§ **What is needed**
Should the entries contain pictures, leave them out and return exactly the lines from the first through the line holding "green banana [185,373,268,427]".

──────── Extracted data ────────

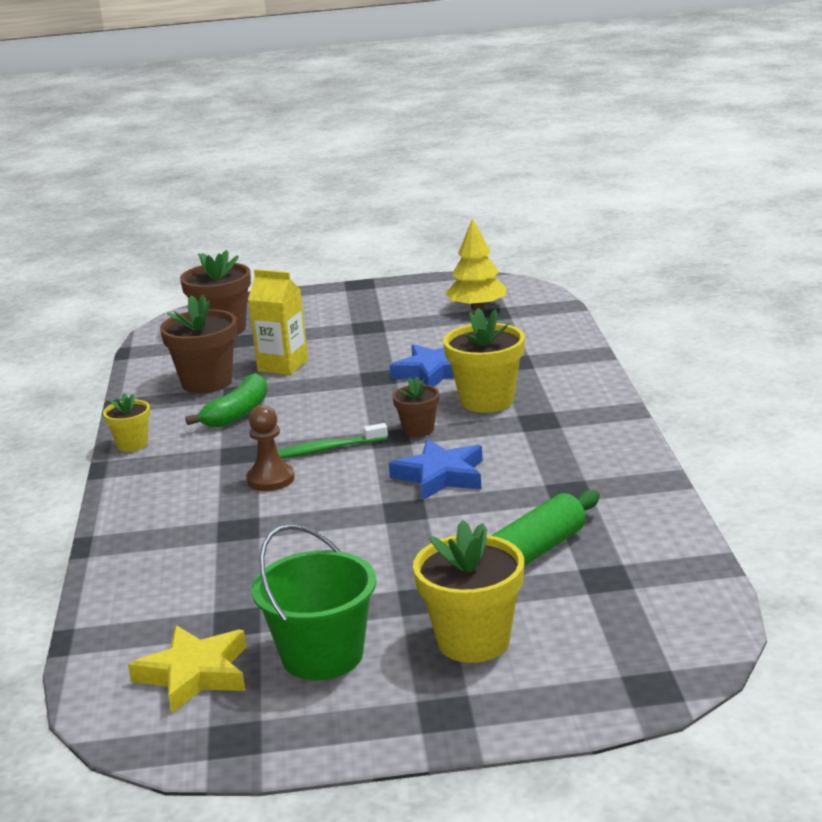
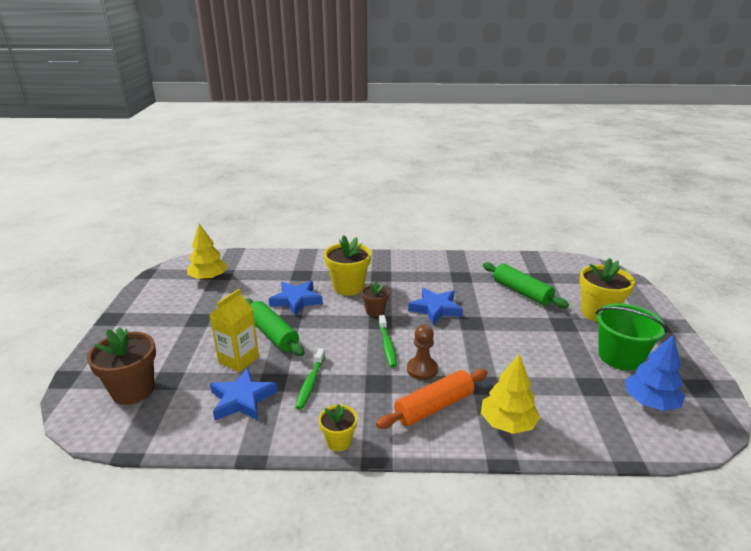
camera: 85 degrees left, 5 degrees up
yellow star [128,625,246,714] -> blue tree [625,335,685,411]
brown flower pot [160,295,237,393] -> blue star [210,368,278,420]
green banana [185,373,268,427] -> green toothbrush [295,348,325,410]
none -> green rolling pin [245,298,305,356]
none -> orange rolling pin [376,369,488,429]
none -> yellow tree [481,354,540,434]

────────

§ **Solution to this exercise**
camera: 85 degrees left, 5 degrees up
yellow star [128,625,246,714] -> blue tree [625,335,685,411]
brown flower pot [160,295,237,393] -> blue star [210,368,278,420]
green banana [185,373,268,427] -> green toothbrush [295,348,325,410]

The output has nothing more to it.